__Work instructions__:
Aside from the pictures, copy the listing exactly.

__Exercise data__:
........

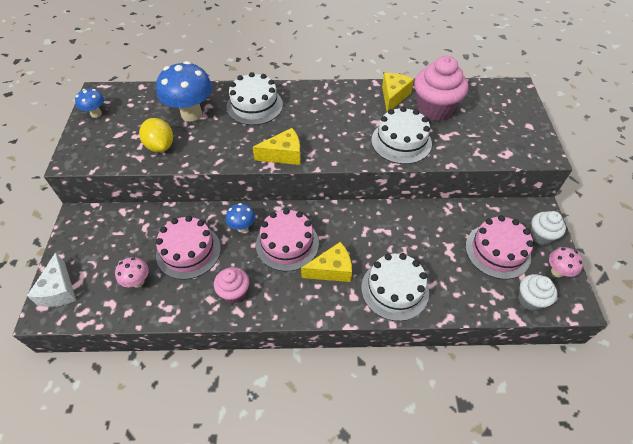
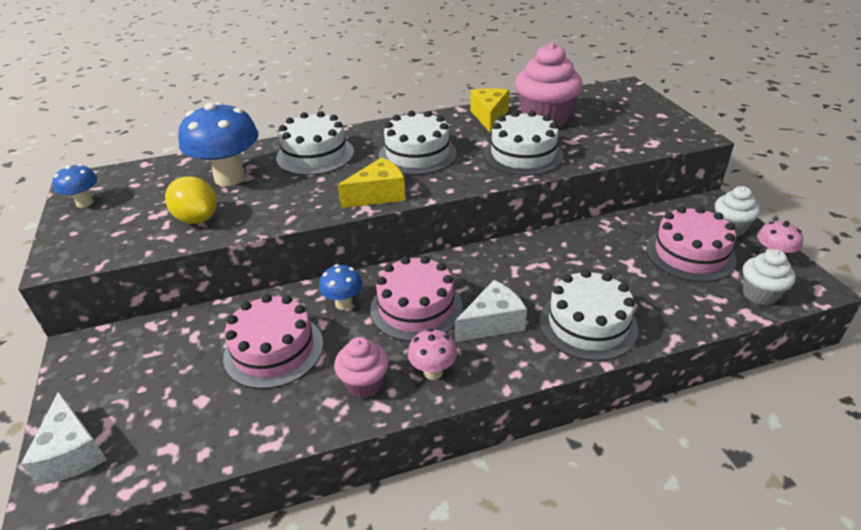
camera: 15 degrees left, 15 degrees down
(138, 281) = (206, 407): pink mushroom -> pink mushroom (433, 372)
(325, 122) = (417, 154): none -> white cake
(332, 270) = (492, 323): yellow cheese -> white cheese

........

__Task answer__:
camera: 15 degrees left, 15 degrees down
(138, 281) = (206, 407): pink mushroom -> pink mushroom (433, 372)
(325, 122) = (417, 154): none -> white cake
(332, 270) = (492, 323): yellow cheese -> white cheese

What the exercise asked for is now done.